> Task instructions
In the records below, find the line that contains "client3: [582,107,623,139] ->" and the line that contains "Script: [808,262,841,294] ->"; write out exactly those two lines and everything between them, without the pictures.

> Record excerpts
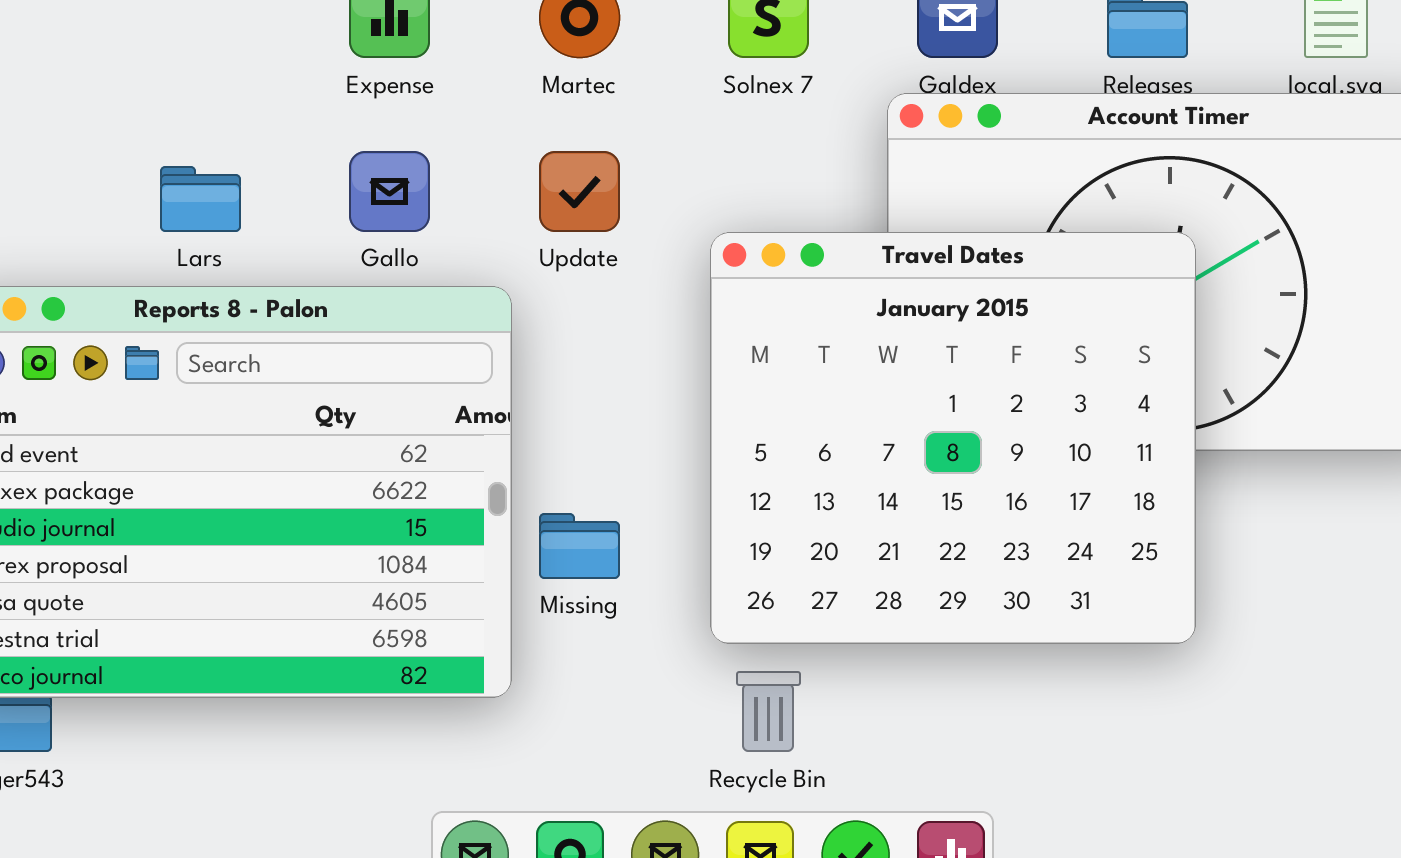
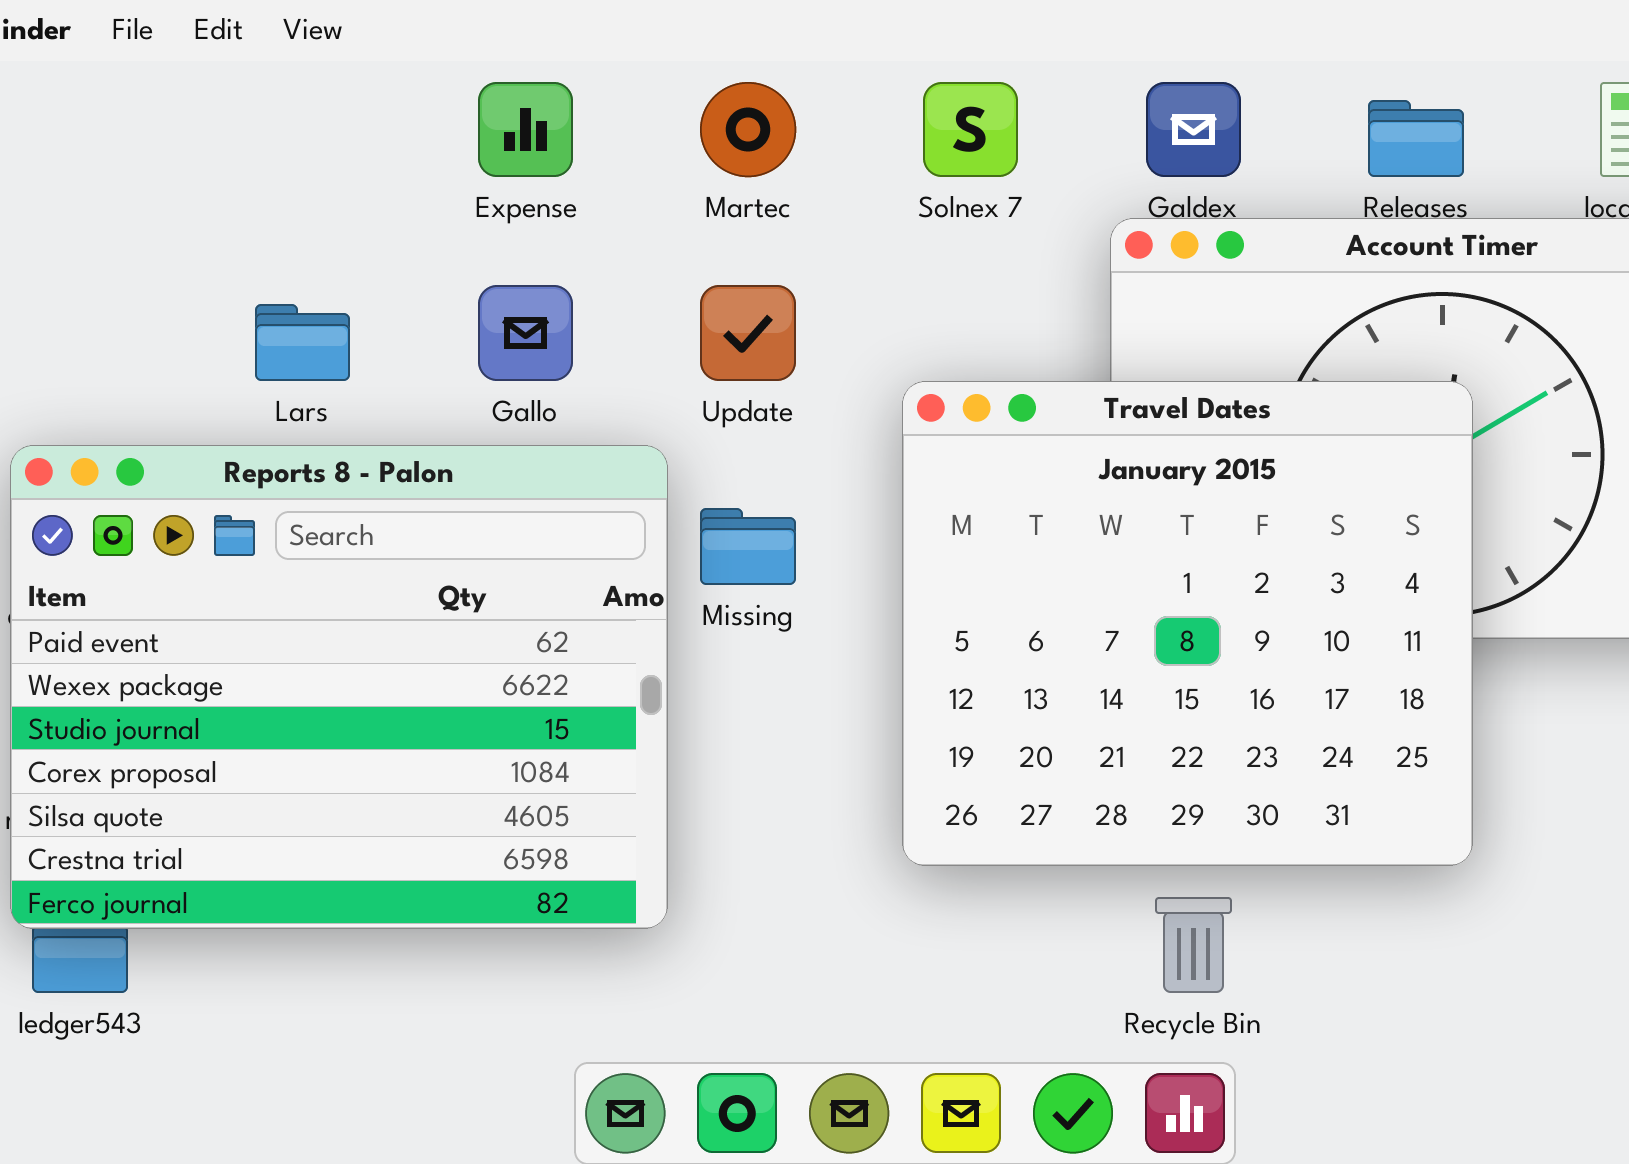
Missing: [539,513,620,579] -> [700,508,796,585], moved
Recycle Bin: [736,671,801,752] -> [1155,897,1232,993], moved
* * *
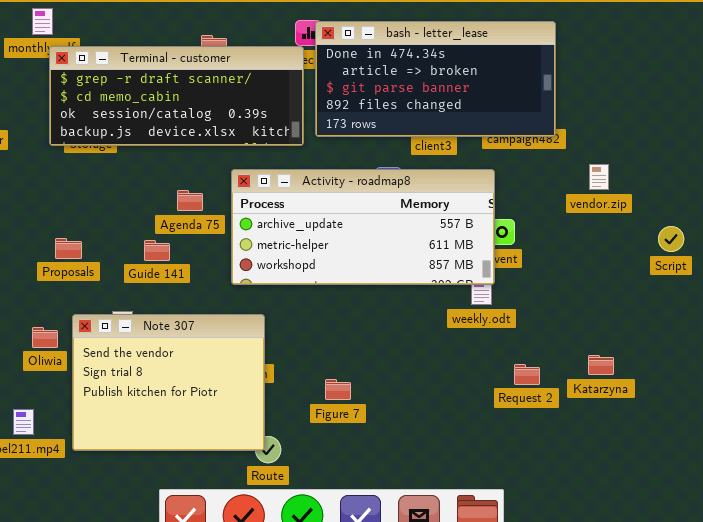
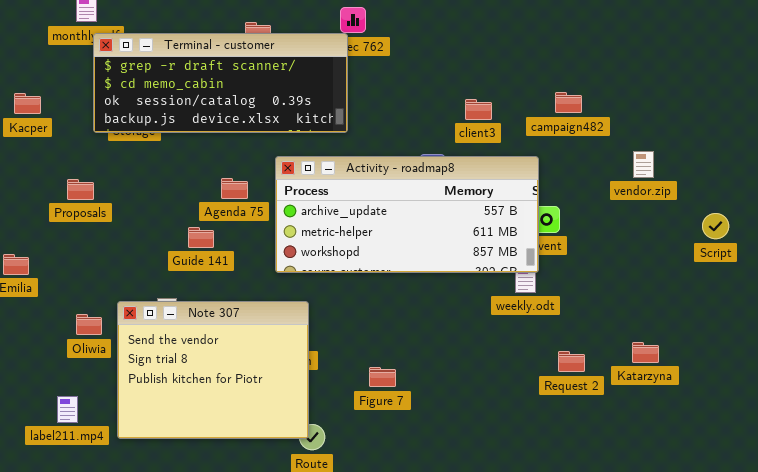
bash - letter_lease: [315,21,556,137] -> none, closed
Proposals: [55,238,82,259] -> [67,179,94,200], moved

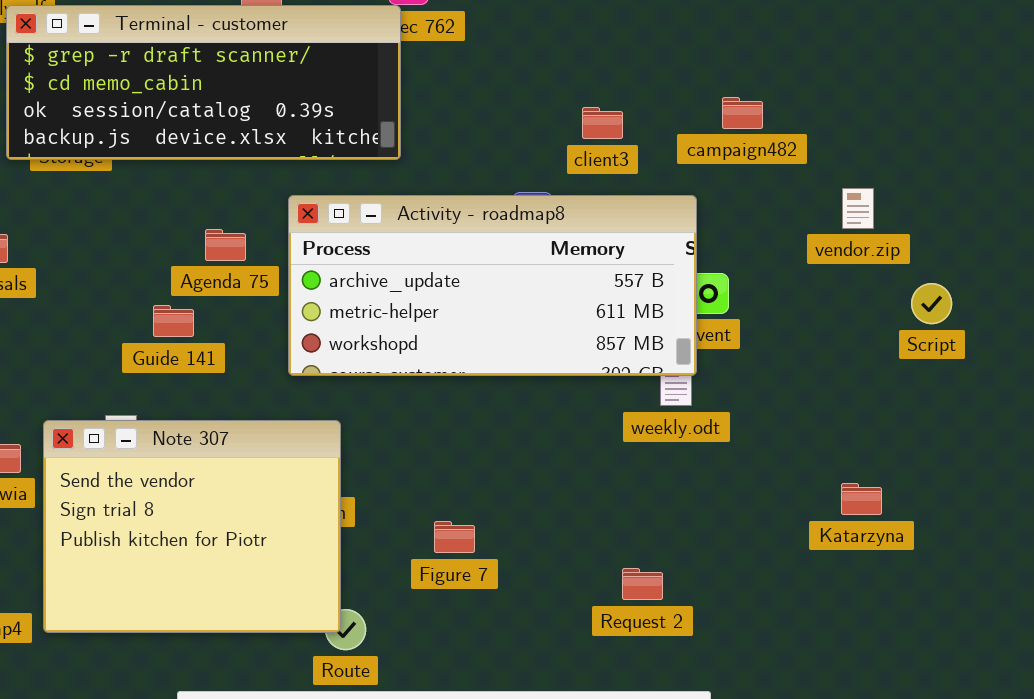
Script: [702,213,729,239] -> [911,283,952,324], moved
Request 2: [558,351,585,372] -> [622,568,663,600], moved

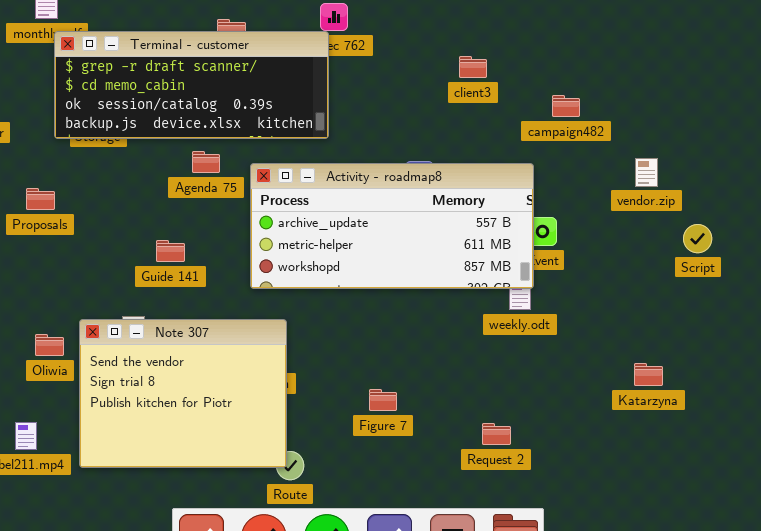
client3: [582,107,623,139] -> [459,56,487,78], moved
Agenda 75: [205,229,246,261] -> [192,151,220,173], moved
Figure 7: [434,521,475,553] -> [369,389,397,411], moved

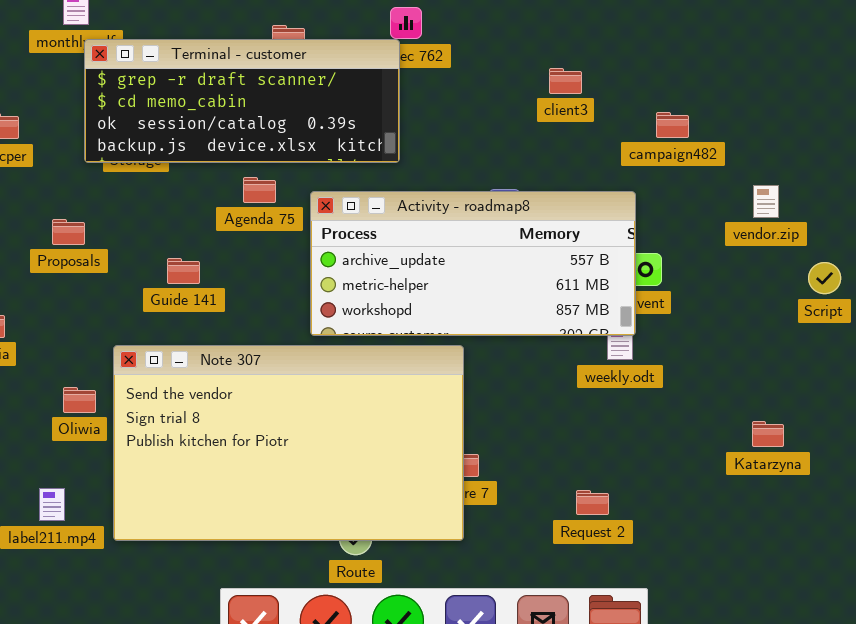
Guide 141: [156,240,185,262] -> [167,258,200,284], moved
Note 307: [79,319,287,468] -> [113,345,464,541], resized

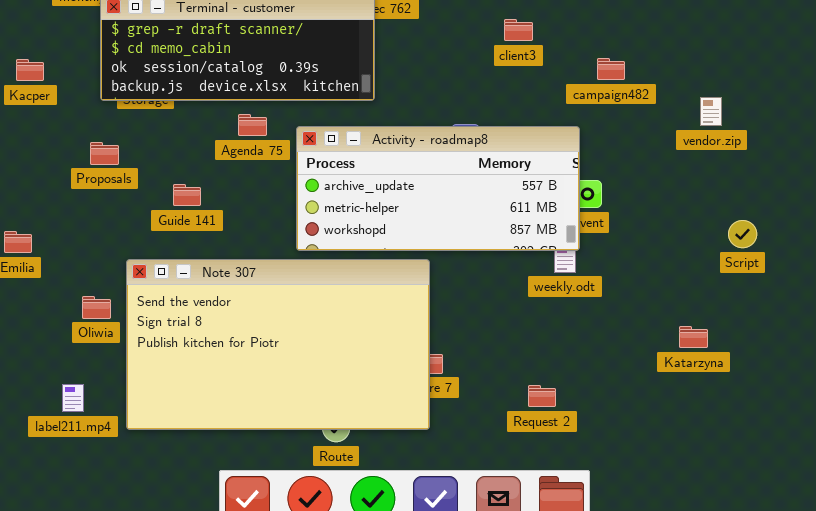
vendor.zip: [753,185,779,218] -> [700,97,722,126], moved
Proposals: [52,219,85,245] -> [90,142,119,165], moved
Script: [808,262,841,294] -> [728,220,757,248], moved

> Completed exercise
client3: [582,107,623,139] -> [459,56,487,78], moved
Agenda 75: [205,229,246,261] -> [192,151,220,173], moved
Figure 7: [434,521,475,553] -> [369,389,397,411], moved

Guide 141: [156,240,185,262] -> [167,258,200,284], moved
Note 307: [79,319,287,468] -> [113,345,464,541], resized

vendor.zip: [753,185,779,218] -> [700,97,722,126], moved
Proposals: [52,219,85,245] -> [90,142,119,165], moved
Script: [808,262,841,294] -> [728,220,757,248], moved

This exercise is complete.